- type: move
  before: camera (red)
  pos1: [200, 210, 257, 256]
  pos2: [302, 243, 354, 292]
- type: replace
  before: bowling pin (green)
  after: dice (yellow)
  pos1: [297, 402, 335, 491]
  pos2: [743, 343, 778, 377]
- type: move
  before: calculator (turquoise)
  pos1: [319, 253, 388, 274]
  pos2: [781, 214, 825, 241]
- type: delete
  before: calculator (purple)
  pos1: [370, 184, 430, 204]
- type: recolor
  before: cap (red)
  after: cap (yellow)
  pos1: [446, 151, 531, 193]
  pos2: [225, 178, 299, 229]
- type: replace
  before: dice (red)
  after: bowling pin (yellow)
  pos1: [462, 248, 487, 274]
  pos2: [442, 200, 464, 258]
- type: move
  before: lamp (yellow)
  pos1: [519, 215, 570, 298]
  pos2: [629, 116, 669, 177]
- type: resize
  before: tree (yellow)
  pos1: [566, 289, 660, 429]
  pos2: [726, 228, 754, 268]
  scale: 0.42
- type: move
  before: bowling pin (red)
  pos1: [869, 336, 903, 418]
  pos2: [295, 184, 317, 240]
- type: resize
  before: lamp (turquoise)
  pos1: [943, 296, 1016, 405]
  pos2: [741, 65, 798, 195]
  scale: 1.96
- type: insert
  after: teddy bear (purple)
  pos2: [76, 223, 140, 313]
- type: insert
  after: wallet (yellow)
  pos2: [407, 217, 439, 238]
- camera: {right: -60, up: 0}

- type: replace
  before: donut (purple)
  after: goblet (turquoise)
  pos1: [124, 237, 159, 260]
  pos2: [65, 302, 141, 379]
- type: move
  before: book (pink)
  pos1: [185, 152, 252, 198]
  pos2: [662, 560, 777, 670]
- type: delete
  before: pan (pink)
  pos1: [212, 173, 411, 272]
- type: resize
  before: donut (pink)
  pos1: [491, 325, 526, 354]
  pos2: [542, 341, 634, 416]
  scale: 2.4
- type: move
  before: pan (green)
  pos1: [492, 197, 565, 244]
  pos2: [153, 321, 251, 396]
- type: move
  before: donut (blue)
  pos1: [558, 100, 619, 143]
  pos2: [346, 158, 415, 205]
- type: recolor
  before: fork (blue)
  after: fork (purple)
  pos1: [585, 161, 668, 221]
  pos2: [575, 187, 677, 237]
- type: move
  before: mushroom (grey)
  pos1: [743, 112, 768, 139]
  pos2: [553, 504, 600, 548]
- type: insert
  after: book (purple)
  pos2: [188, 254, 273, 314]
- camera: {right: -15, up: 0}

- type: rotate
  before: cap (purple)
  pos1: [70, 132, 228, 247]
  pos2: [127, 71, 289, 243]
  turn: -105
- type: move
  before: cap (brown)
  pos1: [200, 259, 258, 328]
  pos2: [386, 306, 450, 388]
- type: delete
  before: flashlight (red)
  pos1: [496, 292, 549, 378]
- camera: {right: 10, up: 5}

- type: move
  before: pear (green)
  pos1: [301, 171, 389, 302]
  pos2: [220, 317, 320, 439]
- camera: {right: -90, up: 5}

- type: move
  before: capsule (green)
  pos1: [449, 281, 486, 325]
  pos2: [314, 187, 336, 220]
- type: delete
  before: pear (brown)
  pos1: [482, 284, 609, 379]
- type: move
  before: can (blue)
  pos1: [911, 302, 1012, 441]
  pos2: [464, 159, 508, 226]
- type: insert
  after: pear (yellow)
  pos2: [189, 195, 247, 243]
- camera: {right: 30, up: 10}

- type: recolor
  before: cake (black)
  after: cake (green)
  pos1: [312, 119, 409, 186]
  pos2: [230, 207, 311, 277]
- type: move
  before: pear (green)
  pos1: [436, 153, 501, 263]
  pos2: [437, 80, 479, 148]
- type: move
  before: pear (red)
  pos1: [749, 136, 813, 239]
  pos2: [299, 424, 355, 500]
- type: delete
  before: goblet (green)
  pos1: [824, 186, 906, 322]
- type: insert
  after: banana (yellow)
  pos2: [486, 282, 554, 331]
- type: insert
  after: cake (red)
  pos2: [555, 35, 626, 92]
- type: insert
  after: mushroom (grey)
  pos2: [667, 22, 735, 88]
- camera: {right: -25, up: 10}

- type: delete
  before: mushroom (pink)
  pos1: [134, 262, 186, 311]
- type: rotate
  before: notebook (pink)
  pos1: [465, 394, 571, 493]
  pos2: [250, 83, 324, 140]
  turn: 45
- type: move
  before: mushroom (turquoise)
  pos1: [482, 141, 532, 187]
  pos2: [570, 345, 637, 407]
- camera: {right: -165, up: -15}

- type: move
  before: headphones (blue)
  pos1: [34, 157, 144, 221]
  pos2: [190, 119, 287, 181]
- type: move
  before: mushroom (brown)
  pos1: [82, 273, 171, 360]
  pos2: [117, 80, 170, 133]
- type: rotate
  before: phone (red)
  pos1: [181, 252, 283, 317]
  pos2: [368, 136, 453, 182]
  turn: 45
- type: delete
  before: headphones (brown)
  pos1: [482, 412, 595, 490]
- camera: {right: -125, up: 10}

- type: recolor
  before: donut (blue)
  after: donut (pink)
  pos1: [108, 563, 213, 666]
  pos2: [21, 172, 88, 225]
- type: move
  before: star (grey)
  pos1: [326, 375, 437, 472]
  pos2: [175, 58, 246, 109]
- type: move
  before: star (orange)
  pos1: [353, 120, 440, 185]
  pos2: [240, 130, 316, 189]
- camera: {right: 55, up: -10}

> _WORK REQUIRED_:
Look through the entries for the string "lamp". Every line that has it belongs in the answer.

> _WRITTEN REPLY_:
  before: lamp (yellow)
  before: lamp (turquoise)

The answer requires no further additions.